### What to work on
Please set down each of the lines below once more, exactly, omitting all pictures.

START Provided data

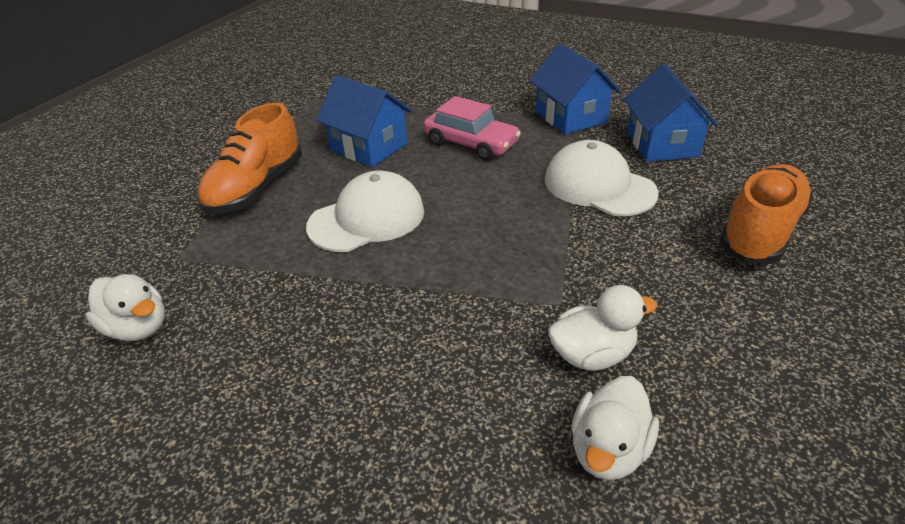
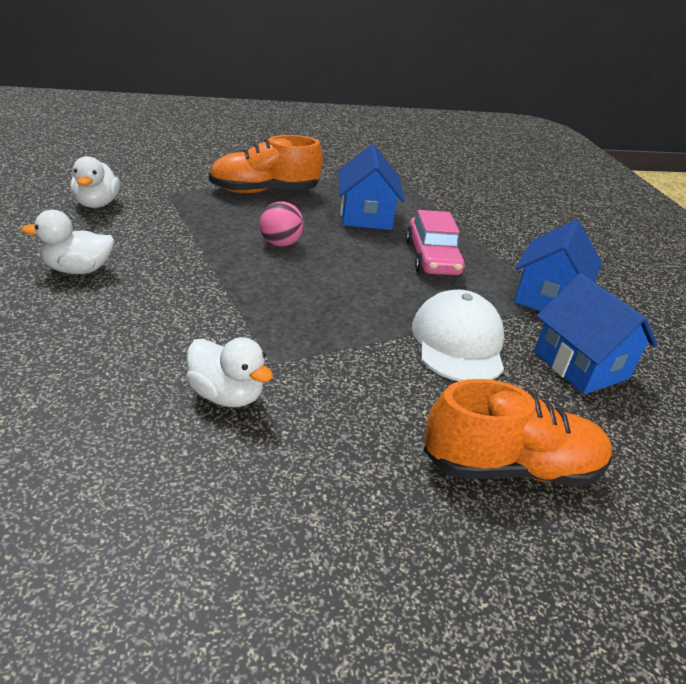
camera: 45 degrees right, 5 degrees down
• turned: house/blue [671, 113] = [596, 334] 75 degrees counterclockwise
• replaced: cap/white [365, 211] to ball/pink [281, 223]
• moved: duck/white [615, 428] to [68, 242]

END Provided data

### Your response
camera: 45 degrees right, 5 degrees down
• turned: house/blue [671, 113] = [596, 334] 75 degrees counterclockwise
• replaced: cap/white [365, 211] to ball/pink [281, 223]
• moved: duck/white [615, 428] to [68, 242]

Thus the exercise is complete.